STUDY MATERIAL.
:::

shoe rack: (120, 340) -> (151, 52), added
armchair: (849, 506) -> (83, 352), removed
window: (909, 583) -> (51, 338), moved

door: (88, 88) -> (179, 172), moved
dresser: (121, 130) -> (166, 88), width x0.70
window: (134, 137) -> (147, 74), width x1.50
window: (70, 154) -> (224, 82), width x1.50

:::

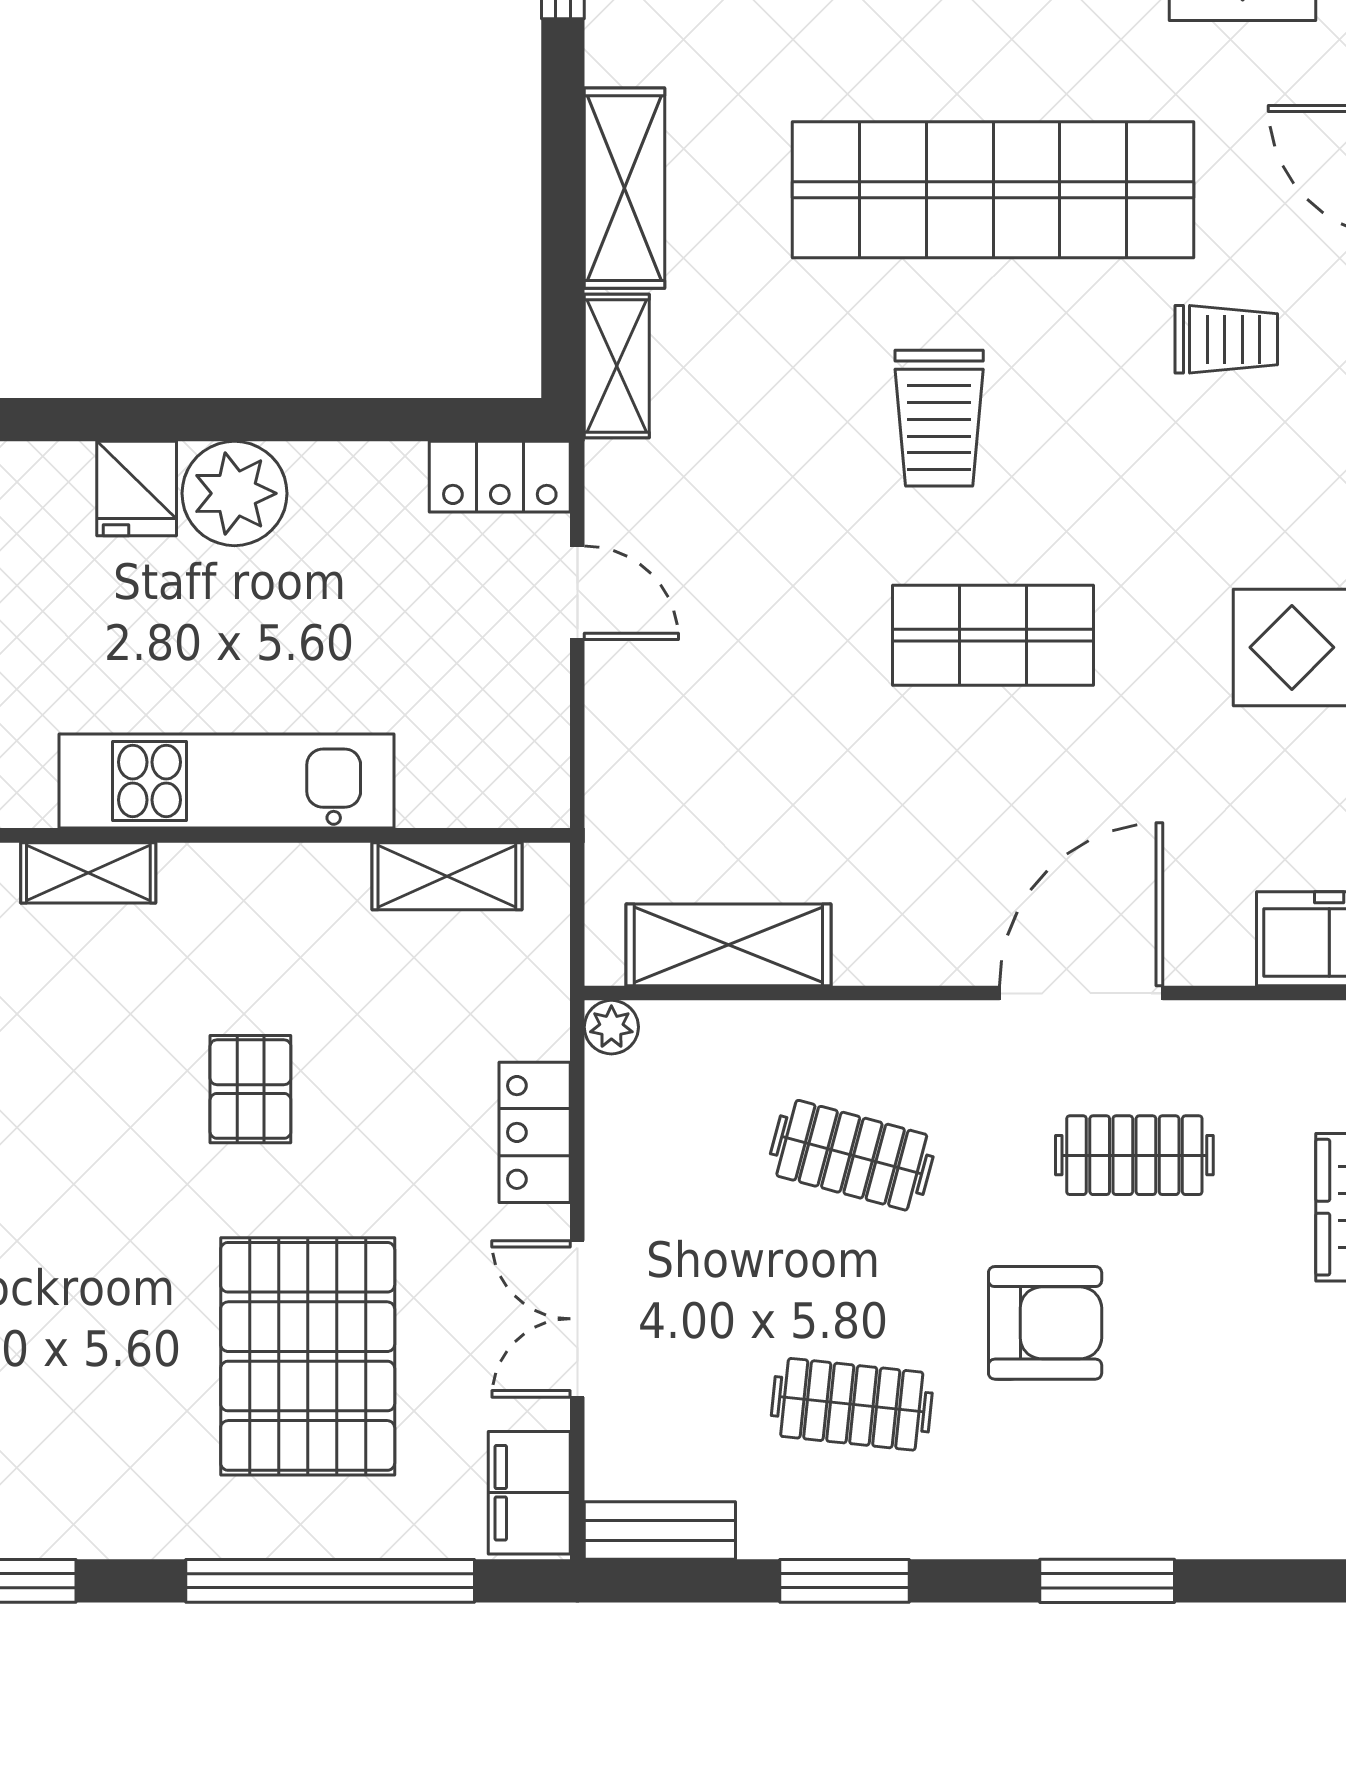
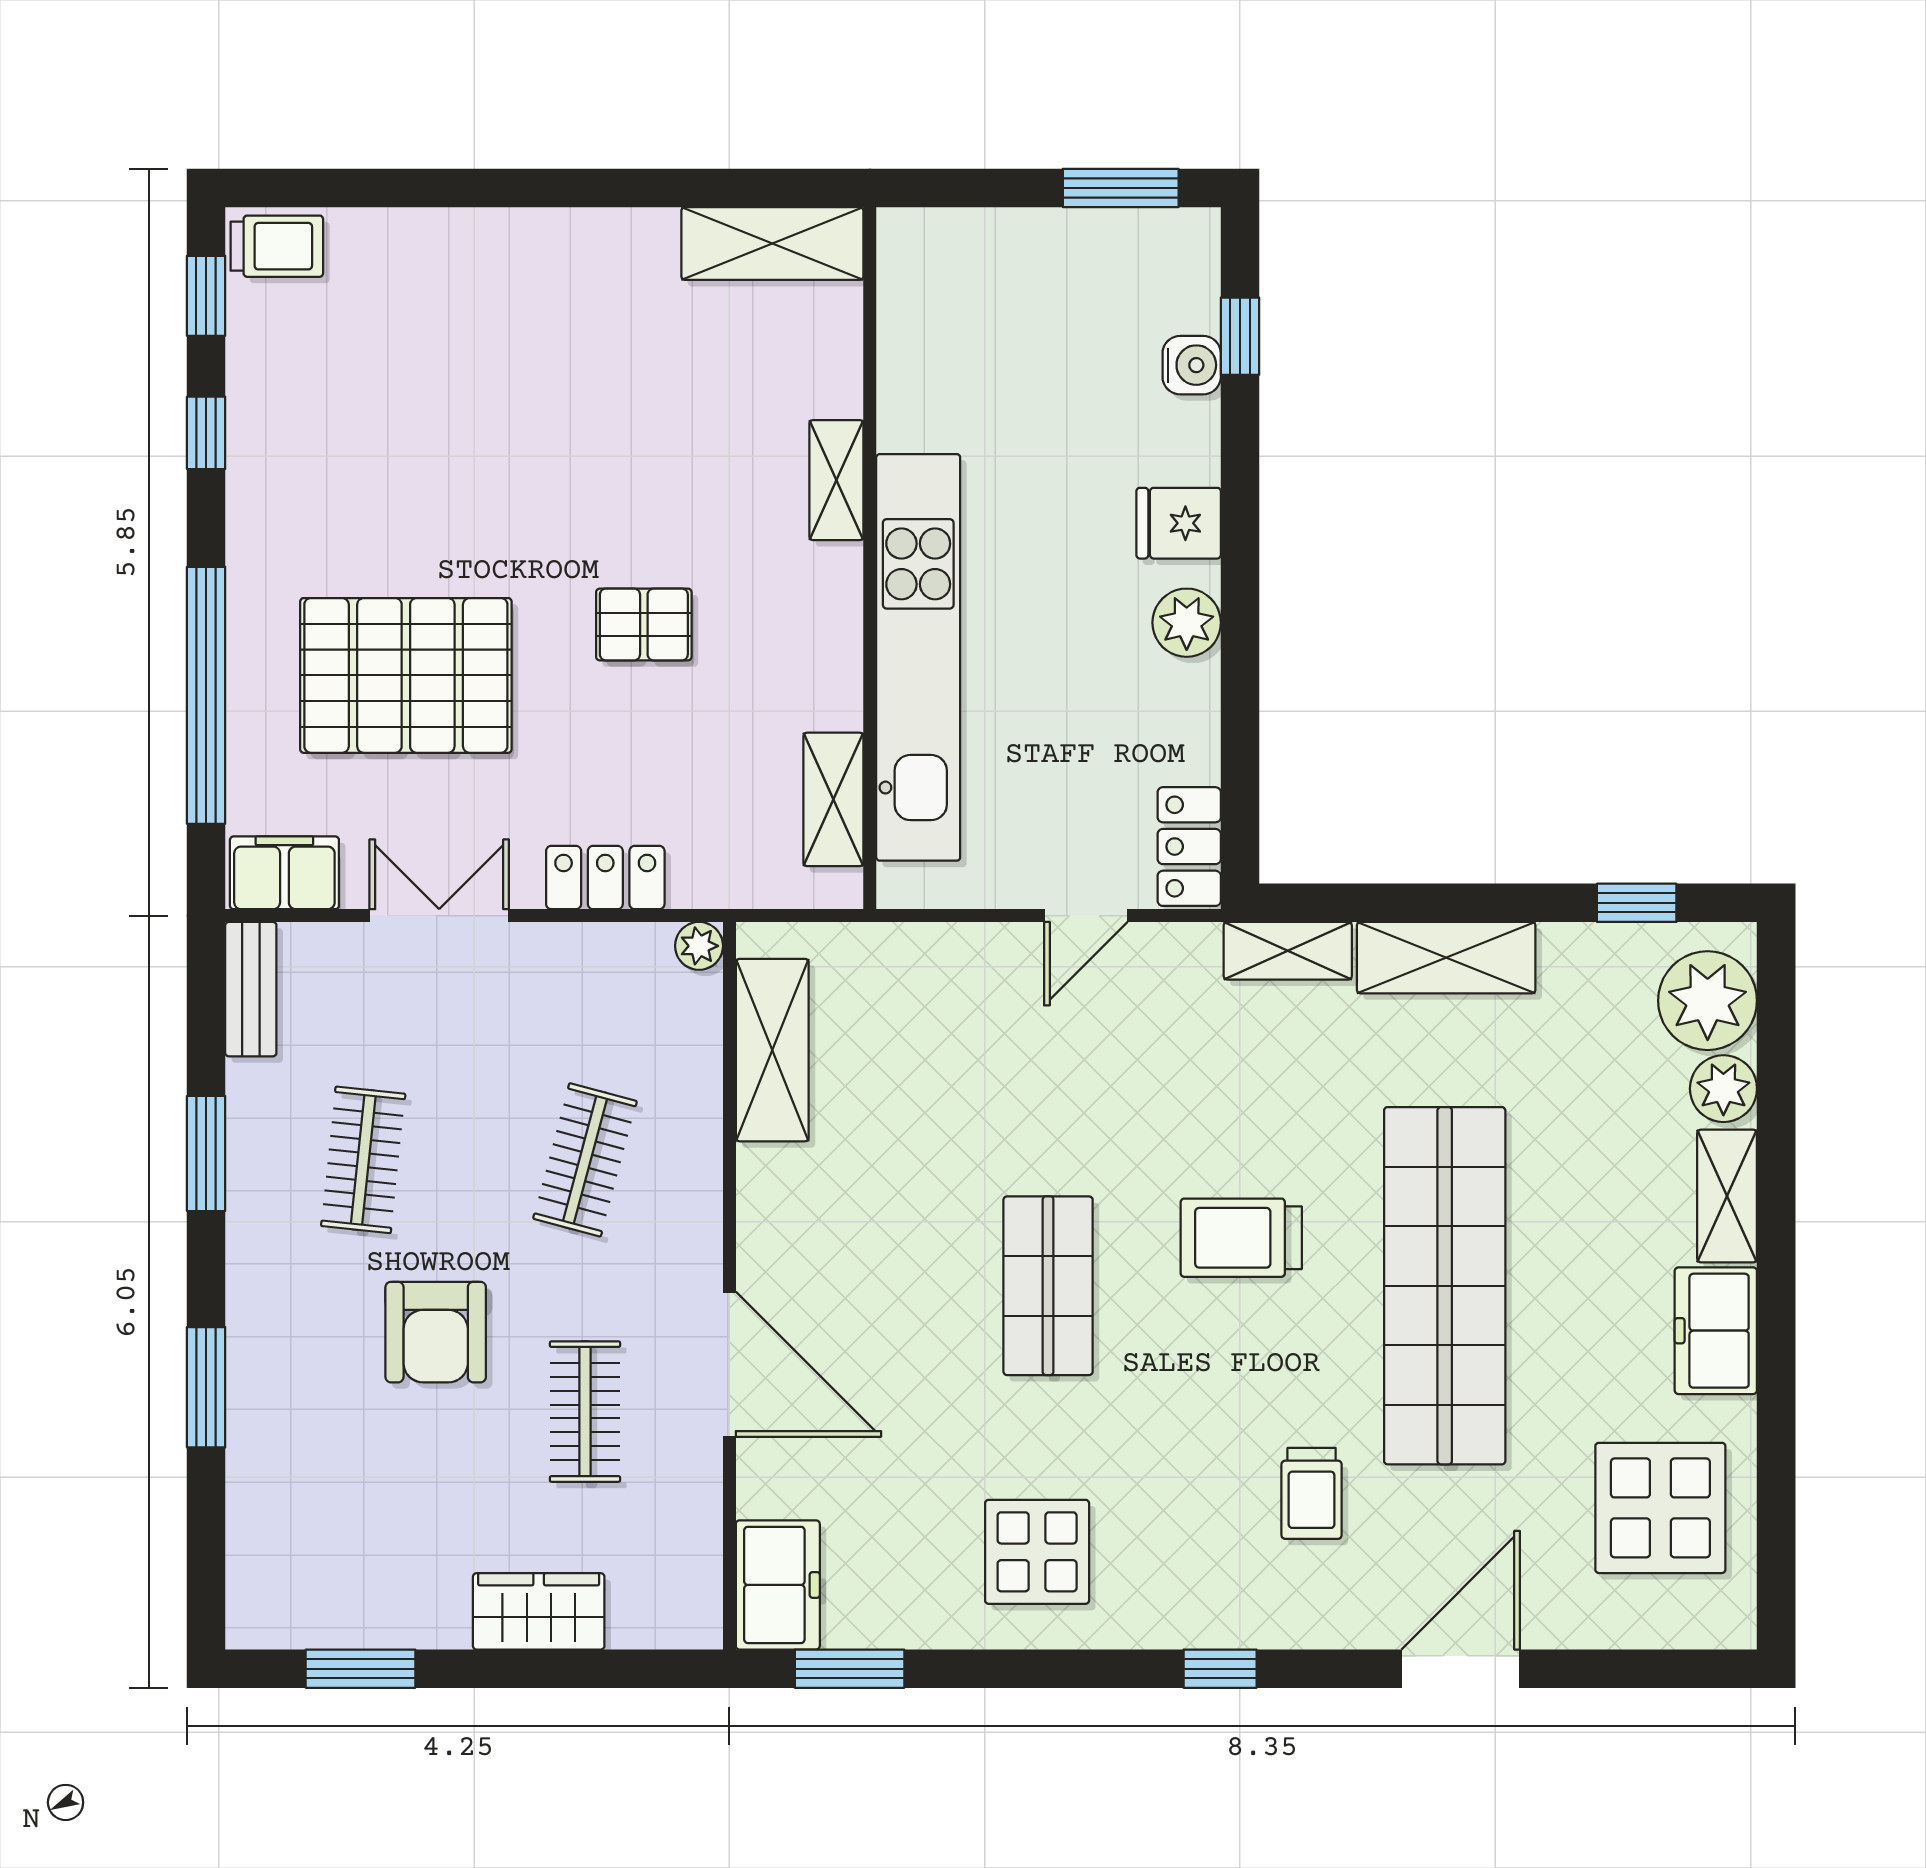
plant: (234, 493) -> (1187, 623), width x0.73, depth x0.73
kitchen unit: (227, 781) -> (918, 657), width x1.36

:::

PROBLEM DETAILS.
From the line containing "door: (88, 88) -> (179, 172), moved" down to the line containing "window: (70, 154) -> (224, 82), width x1.50" in the material above, reproduce every line exactly, including the two end lines.

SOLUTION TO THIS PROBLEM.
door: (88, 88) -> (179, 172), moved
dresser: (121, 130) -> (166, 88), width x0.70
window: (134, 137) -> (147, 74), width x1.50
window: (70, 154) -> (224, 82), width x1.50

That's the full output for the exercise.